## Records drawn from a dataset
::::
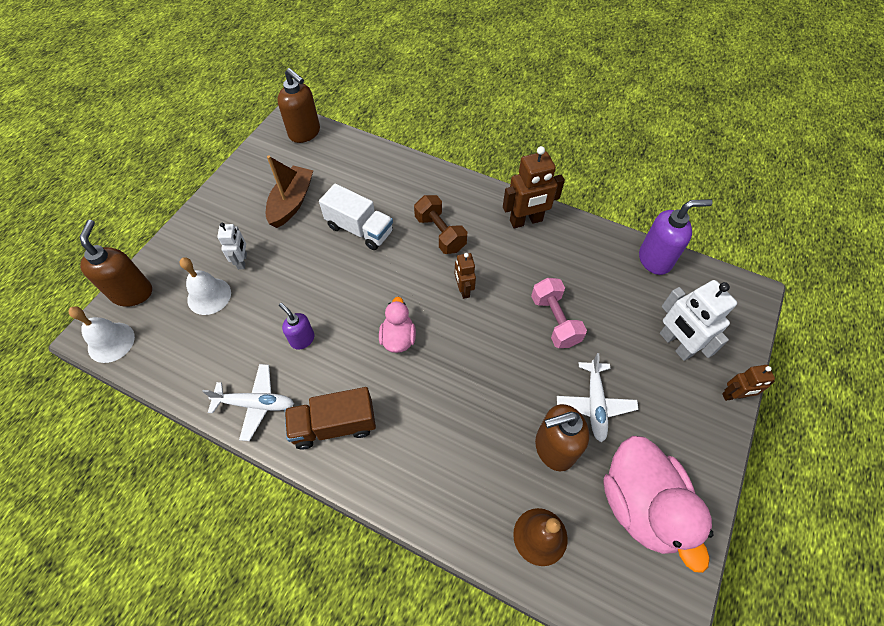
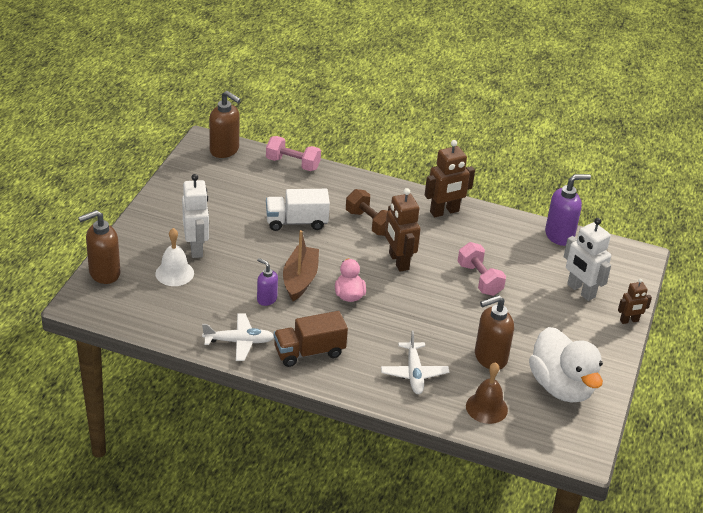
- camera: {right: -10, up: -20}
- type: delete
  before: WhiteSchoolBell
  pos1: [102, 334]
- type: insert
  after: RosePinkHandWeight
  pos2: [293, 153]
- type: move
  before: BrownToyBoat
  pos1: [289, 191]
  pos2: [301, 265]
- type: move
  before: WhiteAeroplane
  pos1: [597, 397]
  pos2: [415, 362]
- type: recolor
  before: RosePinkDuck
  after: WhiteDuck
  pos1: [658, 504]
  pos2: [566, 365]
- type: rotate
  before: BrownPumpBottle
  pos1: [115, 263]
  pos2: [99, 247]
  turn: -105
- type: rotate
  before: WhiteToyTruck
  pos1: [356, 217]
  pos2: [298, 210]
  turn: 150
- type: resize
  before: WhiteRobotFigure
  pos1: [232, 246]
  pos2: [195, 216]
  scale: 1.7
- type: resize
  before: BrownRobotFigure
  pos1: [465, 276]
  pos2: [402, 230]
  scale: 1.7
::::
## Exercise
Give an exact reproduction of the lines from the one with "pos2: [566, 365]" to the final line of the entries, including both.

## Answer
  pos2: [566, 365]
- type: rotate
  before: BrownPumpBottle
  pos1: [115, 263]
  pos2: [99, 247]
  turn: -105
- type: rotate
  before: WhiteToyTruck
  pos1: [356, 217]
  pos2: [298, 210]
  turn: 150
- type: resize
  before: WhiteRobotFigure
  pos1: [232, 246]
  pos2: [195, 216]
  scale: 1.7
- type: resize
  before: BrownRobotFigure
  pos1: [465, 276]
  pos2: [402, 230]
  scale: 1.7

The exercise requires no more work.